BRIEF:
Transcribe the records below line by line, exactly as they read.

THE DATA:

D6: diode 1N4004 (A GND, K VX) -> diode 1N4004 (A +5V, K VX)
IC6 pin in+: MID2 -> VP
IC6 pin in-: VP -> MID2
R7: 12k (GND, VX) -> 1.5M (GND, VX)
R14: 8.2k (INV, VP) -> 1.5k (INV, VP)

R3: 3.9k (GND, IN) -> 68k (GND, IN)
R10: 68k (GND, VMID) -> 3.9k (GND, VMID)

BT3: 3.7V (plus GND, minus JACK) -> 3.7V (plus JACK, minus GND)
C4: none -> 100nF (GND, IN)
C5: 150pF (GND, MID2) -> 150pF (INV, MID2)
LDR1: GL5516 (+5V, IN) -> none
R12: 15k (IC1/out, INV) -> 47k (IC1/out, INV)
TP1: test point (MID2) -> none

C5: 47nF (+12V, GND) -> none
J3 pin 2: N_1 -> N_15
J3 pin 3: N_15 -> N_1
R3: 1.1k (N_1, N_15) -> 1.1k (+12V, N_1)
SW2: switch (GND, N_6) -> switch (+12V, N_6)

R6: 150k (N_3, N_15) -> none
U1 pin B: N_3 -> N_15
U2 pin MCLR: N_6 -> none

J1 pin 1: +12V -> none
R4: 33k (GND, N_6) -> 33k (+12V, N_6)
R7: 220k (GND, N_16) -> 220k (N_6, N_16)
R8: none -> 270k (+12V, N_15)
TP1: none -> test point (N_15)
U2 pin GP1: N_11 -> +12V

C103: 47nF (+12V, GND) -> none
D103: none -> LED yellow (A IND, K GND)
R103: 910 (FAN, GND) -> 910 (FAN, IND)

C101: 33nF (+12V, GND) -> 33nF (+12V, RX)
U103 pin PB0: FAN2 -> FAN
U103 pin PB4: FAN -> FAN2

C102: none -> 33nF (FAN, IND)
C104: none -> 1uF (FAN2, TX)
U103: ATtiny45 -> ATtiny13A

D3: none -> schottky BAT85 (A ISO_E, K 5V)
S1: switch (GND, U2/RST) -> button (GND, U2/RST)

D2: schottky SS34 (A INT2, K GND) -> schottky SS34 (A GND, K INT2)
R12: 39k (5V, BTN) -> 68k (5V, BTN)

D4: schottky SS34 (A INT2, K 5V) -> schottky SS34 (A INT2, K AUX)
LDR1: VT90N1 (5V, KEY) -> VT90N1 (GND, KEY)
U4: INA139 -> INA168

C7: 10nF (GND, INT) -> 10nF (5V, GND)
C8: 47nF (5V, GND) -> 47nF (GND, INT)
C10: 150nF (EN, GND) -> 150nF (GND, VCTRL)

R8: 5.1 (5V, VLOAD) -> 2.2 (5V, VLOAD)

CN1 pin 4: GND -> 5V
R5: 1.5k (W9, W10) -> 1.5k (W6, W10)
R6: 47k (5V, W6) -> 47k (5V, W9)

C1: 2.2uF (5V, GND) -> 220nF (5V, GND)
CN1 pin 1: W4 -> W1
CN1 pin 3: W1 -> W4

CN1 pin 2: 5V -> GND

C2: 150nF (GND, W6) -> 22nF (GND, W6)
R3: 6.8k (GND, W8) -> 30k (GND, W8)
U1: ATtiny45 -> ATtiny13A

ANSWER SECTION:
D6: diode 1N4004 (A GND, K VX) -> diode 1N4004 (A +5V, K VX)
IC6 pin in+: MID2 -> VP
IC6 pin in-: VP -> MID2
R7: 12k (GND, VX) -> 1.5M (GND, VX)
R14: 8.2k (INV, VP) -> 1.5k (INV, VP)

R3: 3.9k (GND, IN) -> 68k (GND, IN)
R10: 68k (GND, VMID) -> 3.9k (GND, VMID)

BT3: 3.7V (plus GND, minus JACK) -> 3.7V (plus JACK, minus GND)
C4: none -> 100nF (GND, IN)
C5: 150pF (GND, MID2) -> 150pF (INV, MID2)
LDR1: GL5516 (+5V, IN) -> none
R12: 15k (IC1/out, INV) -> 47k (IC1/out, INV)
TP1: test point (MID2) -> none

C5: 47nF (+12V, GND) -> none
J3 pin 2: N_1 -> N_15
J3 pin 3: N_15 -> N_1
R3: 1.1k (N_1, N_15) -> 1.1k (+12V, N_1)
SW2: switch (GND, N_6) -> switch (+12V, N_6)

R6: 150k (N_3, N_15) -> none
U1 pin B: N_3 -> N_15
U2 pin MCLR: N_6 -> none

J1 pin 1: +12V -> none
R4: 33k (GND, N_6) -> 33k (+12V, N_6)
R7: 220k (GND, N_16) -> 220k (N_6, N_16)
R8: none -> 270k (+12V, N_15)
TP1: none -> test point (N_15)
U2 pin GP1: N_11 -> +12V

C103: 47nF (+12V, GND) -> none
D103: none -> LED yellow (A IND, K GND)
R103: 910 (FAN, GND) -> 910 (FAN, IND)

C101: 33nF (+12V, GND) -> 33nF (+12V, RX)
U103 pin PB0: FAN2 -> FAN
U103 pin PB4: FAN -> FAN2

C102: none -> 33nF (FAN, IND)
C104: none -> 1uF (FAN2, TX)
U103: ATtiny45 -> ATtiny13A

D3: none -> schottky BAT85 (A ISO_E, K 5V)
S1: switch (GND, U2/RST) -> button (GND, U2/RST)

D2: schottky SS34 (A INT2, K GND) -> schottky SS34 (A GND, K INT2)
R12: 39k (5V, BTN) -> 68k (5V, BTN)

D4: schottky SS34 (A INT2, K 5V) -> schottky SS34 (A INT2, K AUX)
LDR1: VT90N1 (5V, KEY) -> VT90N1 (GND, KEY)
U4: INA139 -> INA168

C7: 10nF (GND, INT) -> 10nF (5V, GND)
C8: 47nF (5V, GND) -> 47nF (GND, INT)
C10: 150nF (EN, GND) -> 150nF (GND, VCTRL)

R8: 5.1 (5V, VLOAD) -> 2.2 (5V, VLOAD)

CN1 pin 4: GND -> 5V
R5: 1.5k (W9, W10) -> 1.5k (W6, W10)
R6: 47k (5V, W6) -> 47k (5V, W9)

C1: 2.2uF (5V, GND) -> 220nF (5V, GND)
CN1 pin 1: W4 -> W1
CN1 pin 3: W1 -> W4

CN1 pin 2: 5V -> GND

C2: 150nF (GND, W6) -> 22nF (GND, W6)
R3: 6.8k (GND, W8) -> 30k (GND, W8)
U1: ATtiny45 -> ATtiny13A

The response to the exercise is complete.